Transcribe the entries below without changing a word, and omit every picture.

==== PROVIDED DATA ====

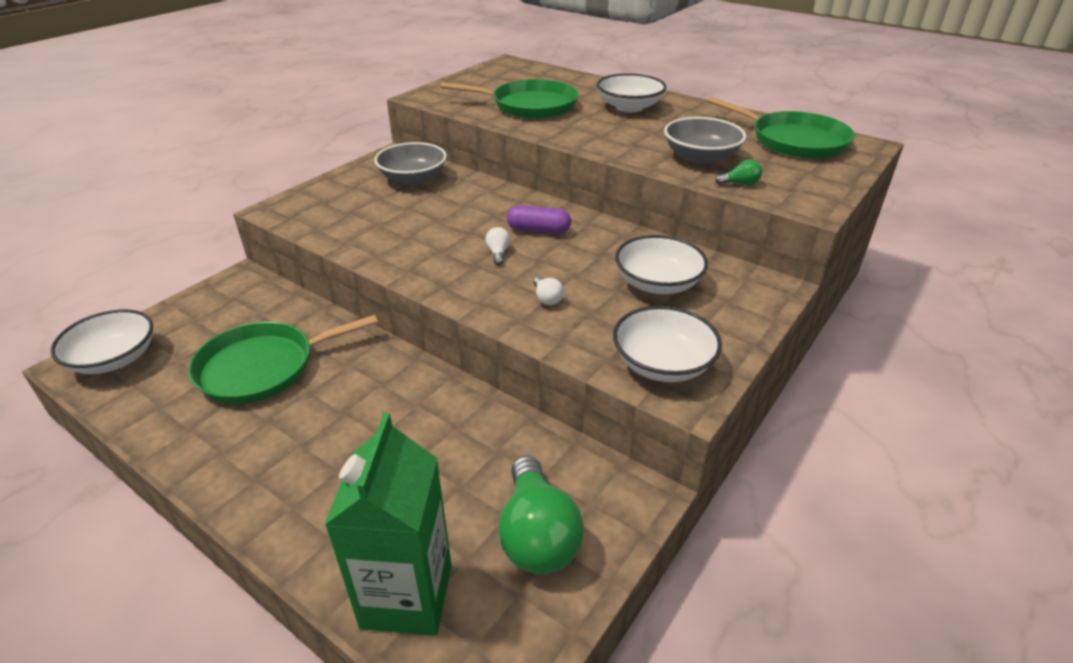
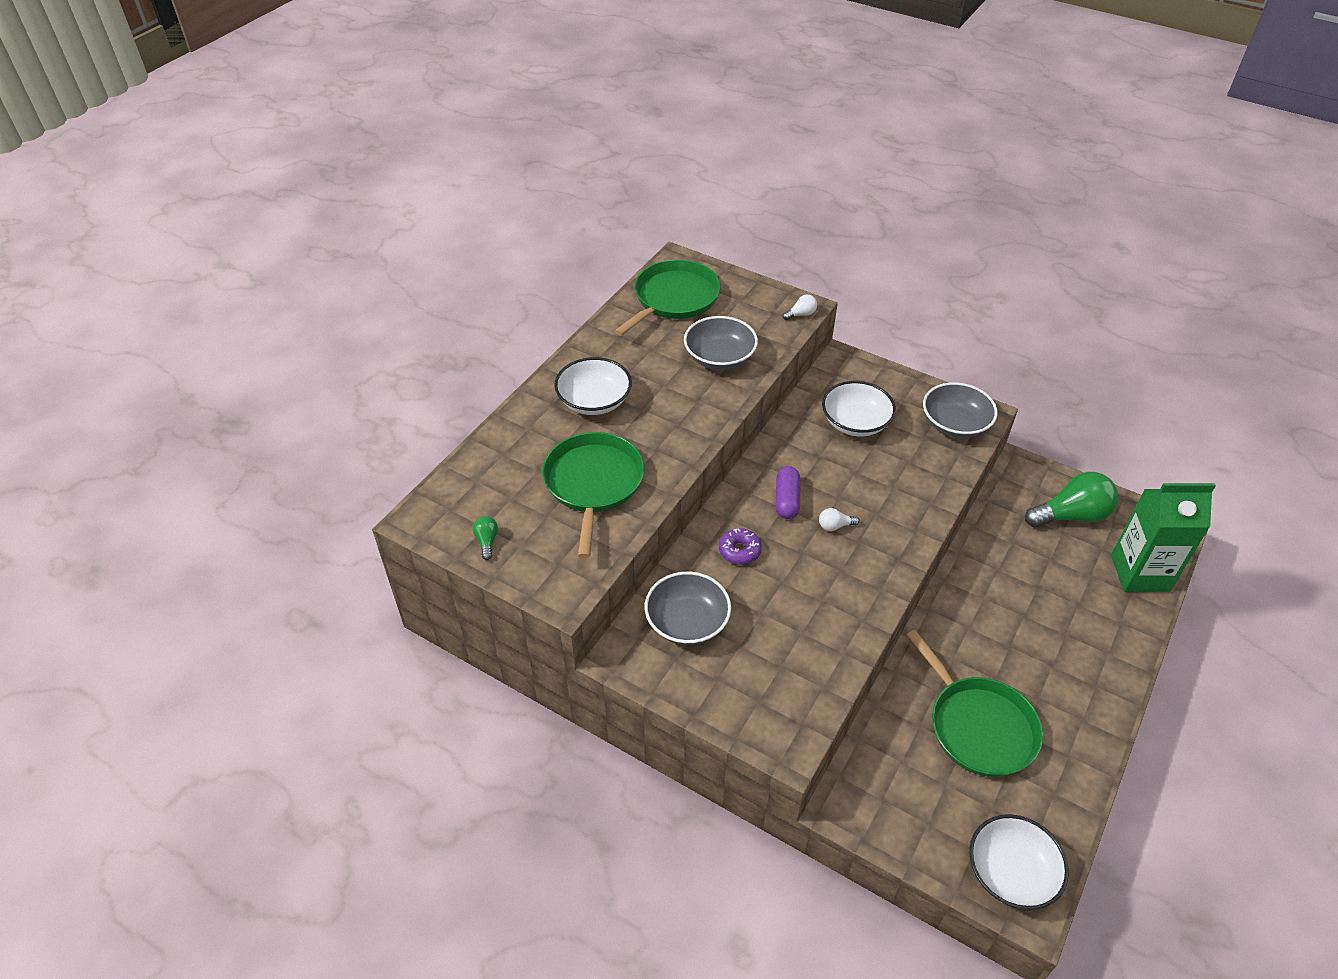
camera: 95 degrees left, 10 degrees up
white light bulb [533,277,564,305] -> white light bulb moved to [783,295,817,320]
white bowl [613,306,722,382] -> grey bowl [923,382,997,438]
green light bulb [715,160,762,185] -> green light bulb moved to [473,516,498,560]
none -> purple donut [719,528,762,565]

====

> [TASK ANSWER]:
camera: 95 degrees left, 10 degrees up
white light bulb [533,277,564,305] -> white light bulb moved to [783,295,817,320]
white bowl [613,306,722,382] -> grey bowl [923,382,997,438]
green light bulb [715,160,762,185] -> green light bulb moved to [473,516,498,560]
none -> purple donut [719,528,762,565]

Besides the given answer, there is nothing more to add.